[Records supplied]:
- - - - -

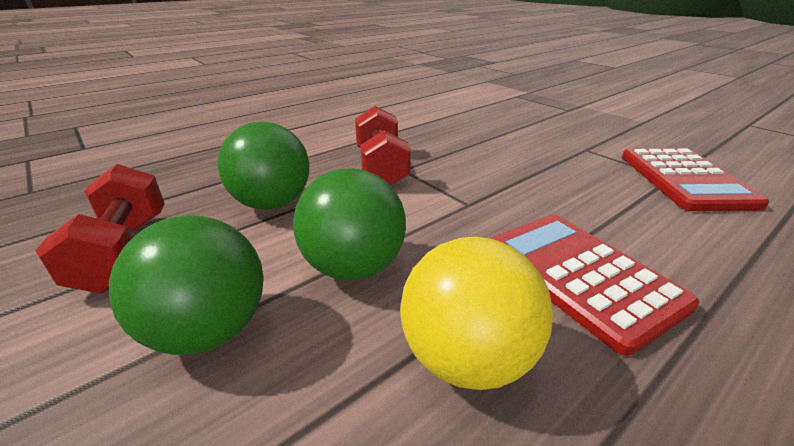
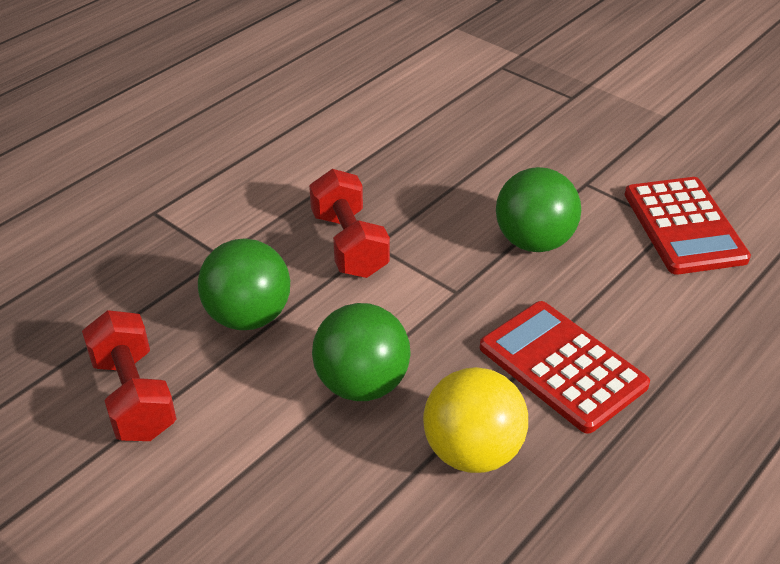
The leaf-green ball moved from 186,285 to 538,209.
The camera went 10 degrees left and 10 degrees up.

- - - - -

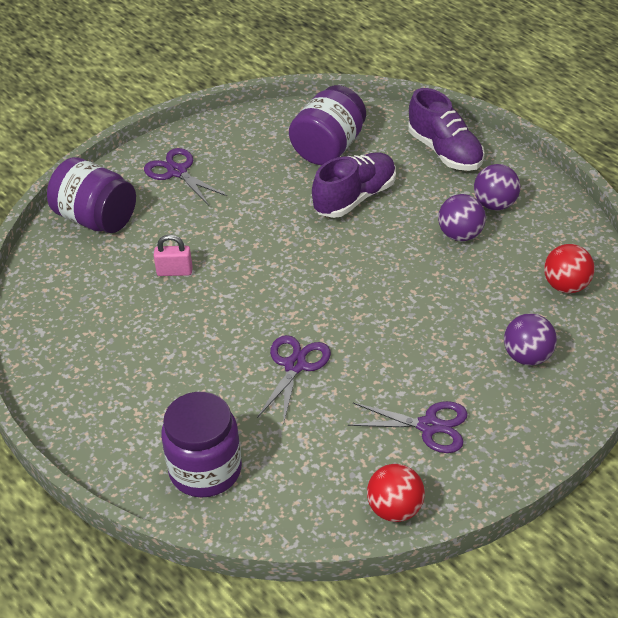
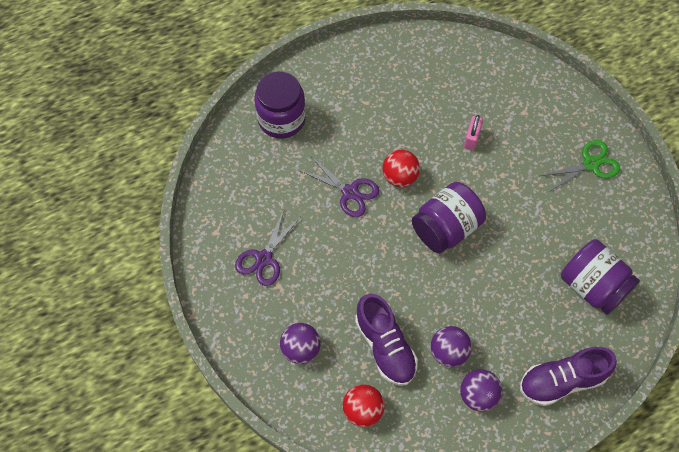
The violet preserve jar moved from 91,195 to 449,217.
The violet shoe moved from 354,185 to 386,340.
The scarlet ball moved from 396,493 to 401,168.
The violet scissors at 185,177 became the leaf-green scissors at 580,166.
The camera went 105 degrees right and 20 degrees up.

- - - - -

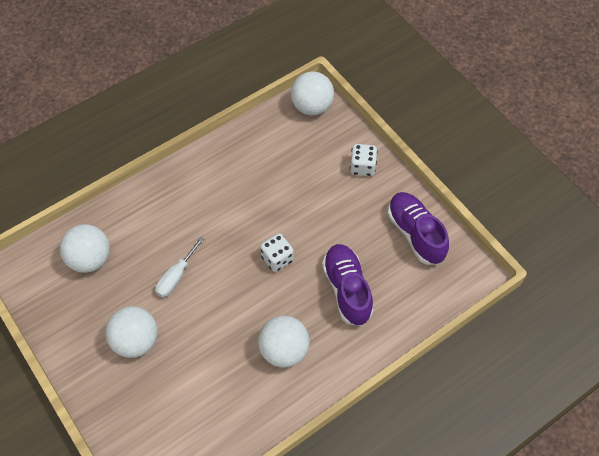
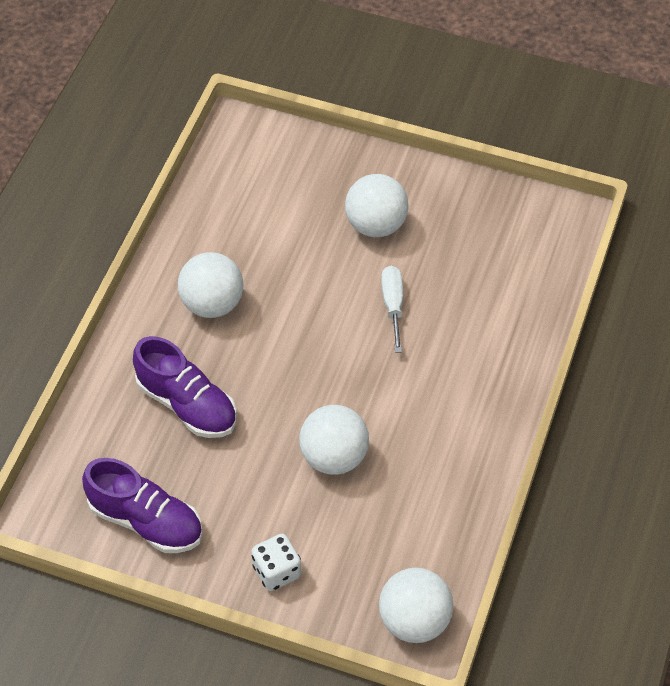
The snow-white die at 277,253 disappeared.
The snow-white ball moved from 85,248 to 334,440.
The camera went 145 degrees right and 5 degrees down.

- - - - -

Copy the lines above exactly. Start with the line containing "The leaf-green ball", end with the line containing "The camera went 10 degrees", and include both.

[Result below]:
The leaf-green ball moved from 186,285 to 538,209.
The camera went 10 degrees left and 10 degrees up.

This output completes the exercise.